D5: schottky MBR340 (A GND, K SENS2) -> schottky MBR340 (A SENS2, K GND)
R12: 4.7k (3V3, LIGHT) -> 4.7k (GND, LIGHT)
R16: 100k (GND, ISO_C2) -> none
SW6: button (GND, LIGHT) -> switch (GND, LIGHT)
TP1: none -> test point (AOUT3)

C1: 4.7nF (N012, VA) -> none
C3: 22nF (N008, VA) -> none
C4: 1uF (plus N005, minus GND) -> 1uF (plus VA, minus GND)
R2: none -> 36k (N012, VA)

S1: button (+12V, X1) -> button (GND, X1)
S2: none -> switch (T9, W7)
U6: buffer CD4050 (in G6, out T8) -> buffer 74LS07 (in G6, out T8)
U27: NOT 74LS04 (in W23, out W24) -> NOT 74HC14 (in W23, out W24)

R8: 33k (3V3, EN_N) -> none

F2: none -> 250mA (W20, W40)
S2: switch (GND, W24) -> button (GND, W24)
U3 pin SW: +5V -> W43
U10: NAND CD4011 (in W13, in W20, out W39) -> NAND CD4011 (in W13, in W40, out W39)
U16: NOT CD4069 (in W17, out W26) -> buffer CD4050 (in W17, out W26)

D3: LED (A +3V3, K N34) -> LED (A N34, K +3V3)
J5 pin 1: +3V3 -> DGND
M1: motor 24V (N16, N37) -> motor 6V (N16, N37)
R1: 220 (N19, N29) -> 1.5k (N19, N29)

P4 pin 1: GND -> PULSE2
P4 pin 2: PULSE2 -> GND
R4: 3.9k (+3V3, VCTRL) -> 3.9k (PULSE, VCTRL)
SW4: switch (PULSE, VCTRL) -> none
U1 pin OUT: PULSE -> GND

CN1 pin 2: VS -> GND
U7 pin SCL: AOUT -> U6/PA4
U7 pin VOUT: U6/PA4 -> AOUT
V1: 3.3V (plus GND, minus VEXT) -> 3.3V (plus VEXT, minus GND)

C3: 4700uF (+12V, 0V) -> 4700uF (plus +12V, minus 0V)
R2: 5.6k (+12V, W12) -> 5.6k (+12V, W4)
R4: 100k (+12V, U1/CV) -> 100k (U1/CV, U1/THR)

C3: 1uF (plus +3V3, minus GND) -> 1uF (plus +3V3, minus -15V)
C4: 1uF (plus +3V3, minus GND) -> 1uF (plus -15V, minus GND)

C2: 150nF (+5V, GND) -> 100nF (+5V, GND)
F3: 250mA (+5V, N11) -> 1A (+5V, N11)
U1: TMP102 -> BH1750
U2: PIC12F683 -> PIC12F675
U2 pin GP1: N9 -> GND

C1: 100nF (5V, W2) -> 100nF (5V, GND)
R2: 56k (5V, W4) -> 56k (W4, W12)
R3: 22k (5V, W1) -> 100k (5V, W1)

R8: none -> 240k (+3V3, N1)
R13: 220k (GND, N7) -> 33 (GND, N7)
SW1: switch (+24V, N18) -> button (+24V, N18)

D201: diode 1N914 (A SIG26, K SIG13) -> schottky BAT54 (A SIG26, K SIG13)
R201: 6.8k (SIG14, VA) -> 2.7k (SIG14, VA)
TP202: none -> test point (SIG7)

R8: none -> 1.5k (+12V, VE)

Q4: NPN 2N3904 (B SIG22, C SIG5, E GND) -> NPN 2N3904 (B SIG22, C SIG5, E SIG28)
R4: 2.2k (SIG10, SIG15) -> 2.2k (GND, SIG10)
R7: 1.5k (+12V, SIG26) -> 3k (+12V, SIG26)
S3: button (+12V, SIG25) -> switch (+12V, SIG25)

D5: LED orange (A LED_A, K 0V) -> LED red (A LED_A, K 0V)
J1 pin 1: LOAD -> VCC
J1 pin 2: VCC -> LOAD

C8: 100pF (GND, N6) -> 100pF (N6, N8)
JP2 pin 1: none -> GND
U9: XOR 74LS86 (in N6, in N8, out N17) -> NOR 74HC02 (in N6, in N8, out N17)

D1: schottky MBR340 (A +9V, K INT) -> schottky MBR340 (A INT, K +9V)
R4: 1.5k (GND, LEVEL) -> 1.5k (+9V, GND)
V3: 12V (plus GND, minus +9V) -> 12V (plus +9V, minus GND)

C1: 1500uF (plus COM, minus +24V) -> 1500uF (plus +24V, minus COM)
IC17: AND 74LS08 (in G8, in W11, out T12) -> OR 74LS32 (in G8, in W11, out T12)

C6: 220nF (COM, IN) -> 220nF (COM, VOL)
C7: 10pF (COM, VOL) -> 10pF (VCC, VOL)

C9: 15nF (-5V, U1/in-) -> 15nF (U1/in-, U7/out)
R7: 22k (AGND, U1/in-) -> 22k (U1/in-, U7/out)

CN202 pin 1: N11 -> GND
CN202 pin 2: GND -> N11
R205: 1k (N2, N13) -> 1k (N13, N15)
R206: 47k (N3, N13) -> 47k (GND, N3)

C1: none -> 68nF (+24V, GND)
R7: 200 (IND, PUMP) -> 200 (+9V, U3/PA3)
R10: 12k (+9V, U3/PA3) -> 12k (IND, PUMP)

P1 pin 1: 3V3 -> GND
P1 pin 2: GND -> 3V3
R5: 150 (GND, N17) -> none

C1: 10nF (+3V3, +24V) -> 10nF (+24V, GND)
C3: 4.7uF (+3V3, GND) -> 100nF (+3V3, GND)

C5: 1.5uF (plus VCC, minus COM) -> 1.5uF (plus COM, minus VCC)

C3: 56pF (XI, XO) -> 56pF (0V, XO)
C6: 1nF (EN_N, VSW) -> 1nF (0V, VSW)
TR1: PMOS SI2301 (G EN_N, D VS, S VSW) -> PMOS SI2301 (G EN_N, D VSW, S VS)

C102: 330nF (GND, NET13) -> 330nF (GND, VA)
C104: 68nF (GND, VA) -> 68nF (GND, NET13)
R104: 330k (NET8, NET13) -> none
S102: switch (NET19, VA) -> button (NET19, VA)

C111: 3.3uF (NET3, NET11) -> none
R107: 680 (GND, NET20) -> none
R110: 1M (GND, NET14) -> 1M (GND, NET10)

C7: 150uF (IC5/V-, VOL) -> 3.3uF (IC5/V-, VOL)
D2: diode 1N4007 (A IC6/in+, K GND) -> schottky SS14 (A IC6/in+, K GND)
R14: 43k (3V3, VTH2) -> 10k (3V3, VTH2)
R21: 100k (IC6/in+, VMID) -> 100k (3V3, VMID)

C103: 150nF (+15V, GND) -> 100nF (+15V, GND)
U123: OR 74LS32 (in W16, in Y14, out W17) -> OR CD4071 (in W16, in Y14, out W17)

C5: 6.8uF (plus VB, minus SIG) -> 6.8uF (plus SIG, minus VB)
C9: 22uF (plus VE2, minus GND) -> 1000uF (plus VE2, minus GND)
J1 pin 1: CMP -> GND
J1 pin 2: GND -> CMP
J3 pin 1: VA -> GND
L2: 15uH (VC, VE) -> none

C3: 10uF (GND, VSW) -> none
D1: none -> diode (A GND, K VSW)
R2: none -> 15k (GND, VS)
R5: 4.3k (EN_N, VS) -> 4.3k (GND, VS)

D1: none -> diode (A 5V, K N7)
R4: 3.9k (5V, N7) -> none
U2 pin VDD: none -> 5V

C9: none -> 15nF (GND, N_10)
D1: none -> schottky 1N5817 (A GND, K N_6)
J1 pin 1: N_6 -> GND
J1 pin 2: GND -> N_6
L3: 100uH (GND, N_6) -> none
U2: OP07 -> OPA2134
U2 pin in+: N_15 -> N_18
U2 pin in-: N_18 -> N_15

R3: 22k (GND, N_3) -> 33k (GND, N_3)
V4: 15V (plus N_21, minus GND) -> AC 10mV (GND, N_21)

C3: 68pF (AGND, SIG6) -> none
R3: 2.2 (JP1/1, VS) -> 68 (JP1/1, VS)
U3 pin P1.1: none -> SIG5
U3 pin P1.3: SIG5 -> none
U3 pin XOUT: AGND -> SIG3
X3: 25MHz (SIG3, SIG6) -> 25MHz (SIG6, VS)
+ + + + + + +
Please provide an exact transcription of each line from the one holding "C9: none -> 15nF (GND, N_10)" through the final line of the data above.

- Written answer:
C9: none -> 15nF (GND, N_10)
D1: none -> schottky 1N5817 (A GND, K N_6)
J1 pin 1: N_6 -> GND
J1 pin 2: GND -> N_6
L3: 100uH (GND, N_6) -> none
U2: OP07 -> OPA2134
U2 pin in+: N_15 -> N_18
U2 pin in-: N_18 -> N_15

R3: 22k (GND, N_3) -> 33k (GND, N_3)
V4: 15V (plus N_21, minus GND) -> AC 10mV (GND, N_21)

C3: 68pF (AGND, SIG6) -> none
R3: 2.2 (JP1/1, VS) -> 68 (JP1/1, VS)
U3 pin P1.1: none -> SIG5
U3 pin P1.3: SIG5 -> none
U3 pin XOUT: AGND -> SIG3
X3: 25MHz (SIG3, SIG6) -> 25MHz (SIG6, VS)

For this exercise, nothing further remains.